### ACTION ITEM
Give back every entry exactly as it is written, but not the pictures.

### DATA SUPPLIED
☆ ☆ ☆ ☆ ☆ ☆ ☆

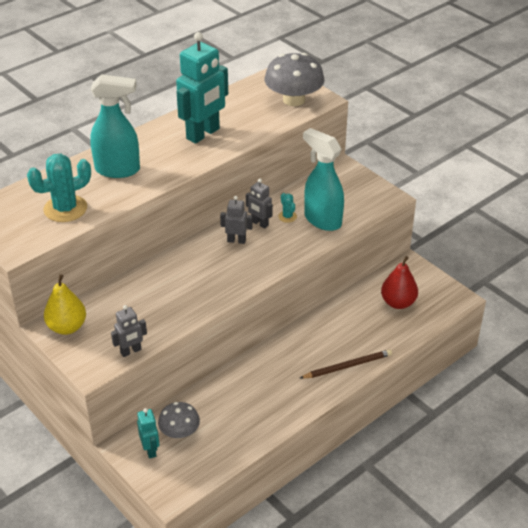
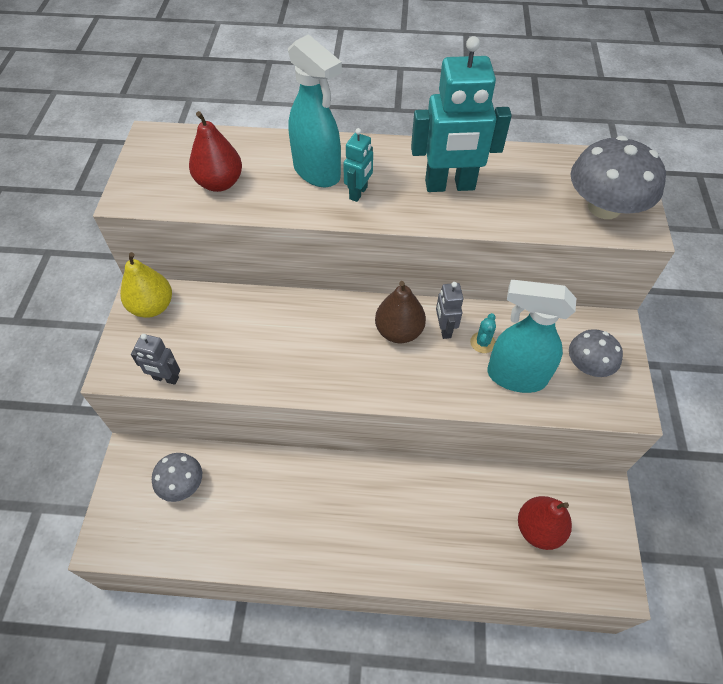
camera: 45 degrees right, 15 degrees up
(65, 209) = (219, 183): turquoise cactus -> red pear
(150, 450) = (141, 480): turquoise robot -> turquoise robot (358, 193)
(236, 240) = (399, 331): grey robot -> brown pear
(322, 220) = (515, 376): turquoise spray bottle -> turquoise spray bottle turned 75 degrees counterclockwise
(347, 366) = (402, 558): brown pencil -> none
(350, 192) = (588, 365): none -> grey mushroom

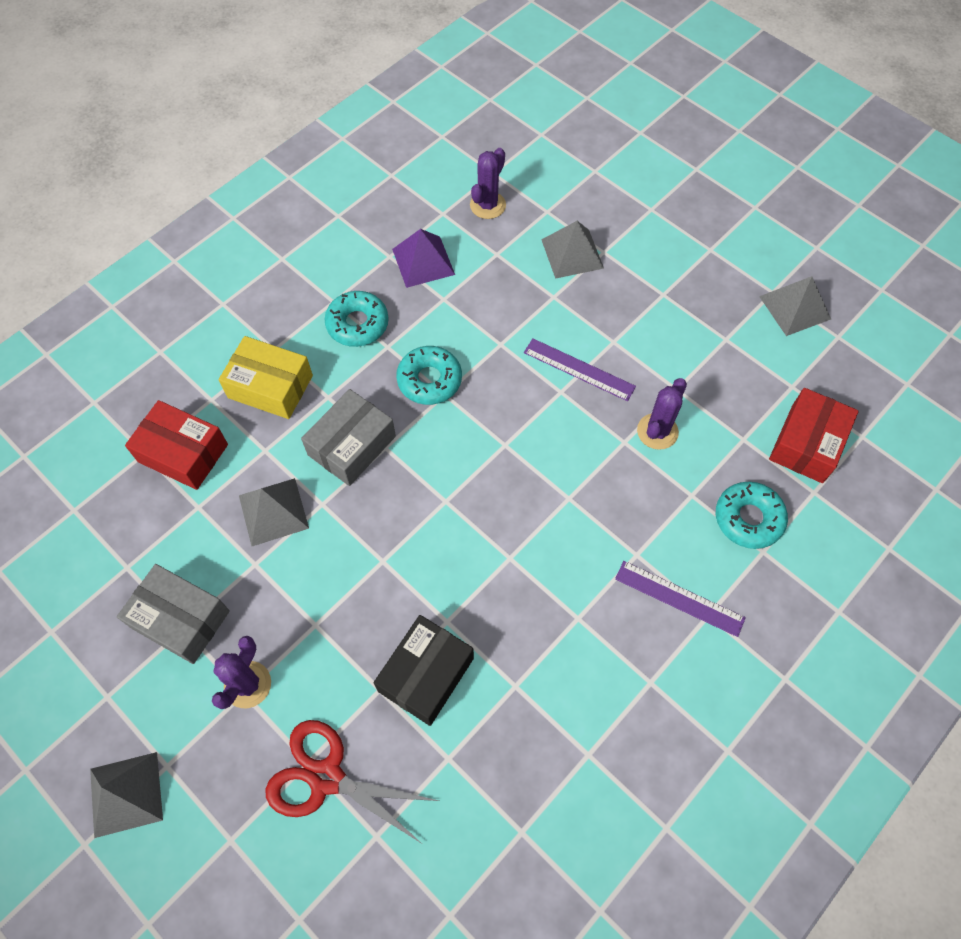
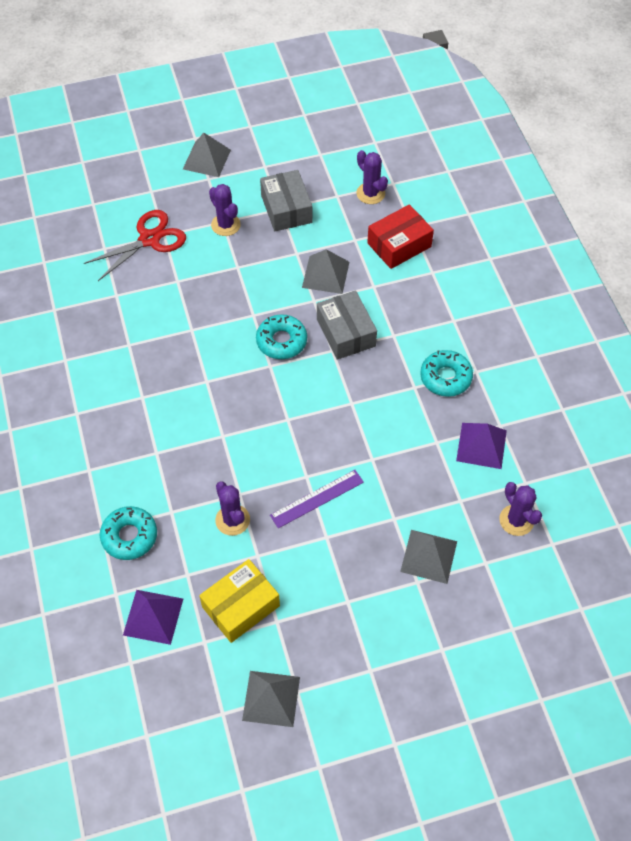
camera: 120 degrees right, 5 degrees down
(104, 527) = (370, 193): none -> purple cactus
(180, 619) = (286, 209): grey box -> grey box turned 75 degrees counterclockwise
(270, 387) = (422, 307): yellow box -> yellow box (241, 606)
(426, 674) = (168, 305): black box -> none
(429, 380) = (369, 399): turquoise donut -> turquoise donut (281, 341)
(679, 598) = (111, 459): purple ruler -> none
(807, 443) = (153, 616): red box -> purple pyramid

☆ ☆ ☆ ☆ ☆ ☆ ☆

### THE COMPLETED TASK
camera: 45 degrees right, 15 degrees up
(65, 209) = (219, 183): turquoise cactus -> red pear
(150, 450) = (141, 480): turquoise robot -> turquoise robot (358, 193)
(236, 240) = (399, 331): grey robot -> brown pear
(322, 220) = (515, 376): turquoise spray bottle -> turquoise spray bottle turned 75 degrees counterclockwise
(347, 366) = (402, 558): brown pencil -> none
(350, 192) = (588, 365): none -> grey mushroom

camera: 120 degrees right, 5 degrees down
(104, 527) = (370, 193): none -> purple cactus
(180, 619) = (286, 209): grey box -> grey box turned 75 degrees counterclockwise
(270, 387) = (422, 307): yellow box -> yellow box (241, 606)
(426, 674) = (168, 305): black box -> none
(429, 380) = (369, 399): turquoise donut -> turquoise donut (281, 341)
(679, 598) = (111, 459): purple ruler -> none
(807, 443) = (153, 616): red box -> purple pyramid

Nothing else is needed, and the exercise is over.